### [YOUR ASSIGNMENT]
Among the entries, find each line that includes the string "round" and list it.

### [DATA SHOWN]
- - - - -
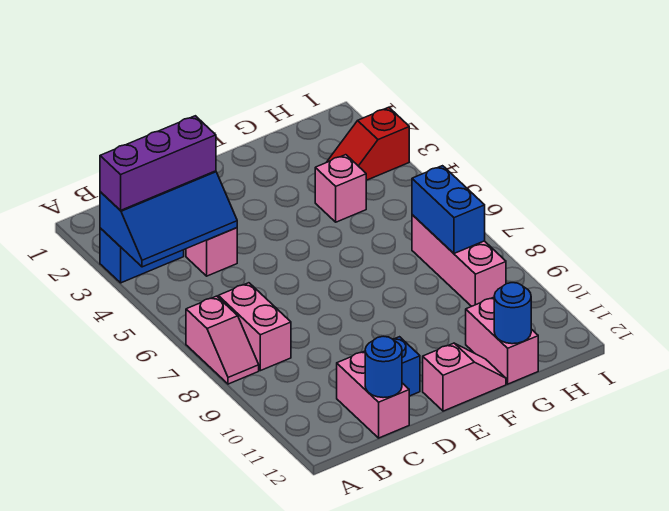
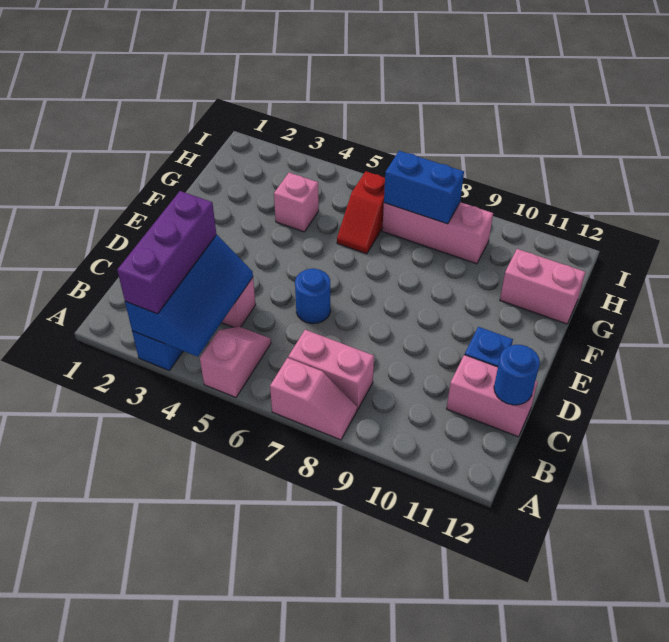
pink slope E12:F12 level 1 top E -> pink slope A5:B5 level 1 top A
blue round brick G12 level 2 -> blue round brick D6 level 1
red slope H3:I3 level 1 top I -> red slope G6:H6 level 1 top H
- - - - -
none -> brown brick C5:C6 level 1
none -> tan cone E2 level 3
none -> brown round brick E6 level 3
- - - - -
### [WRITTEN REPLY]
blue round brick G12 level 2 -> blue round brick D6 level 1
none -> brown round brick E6 level 3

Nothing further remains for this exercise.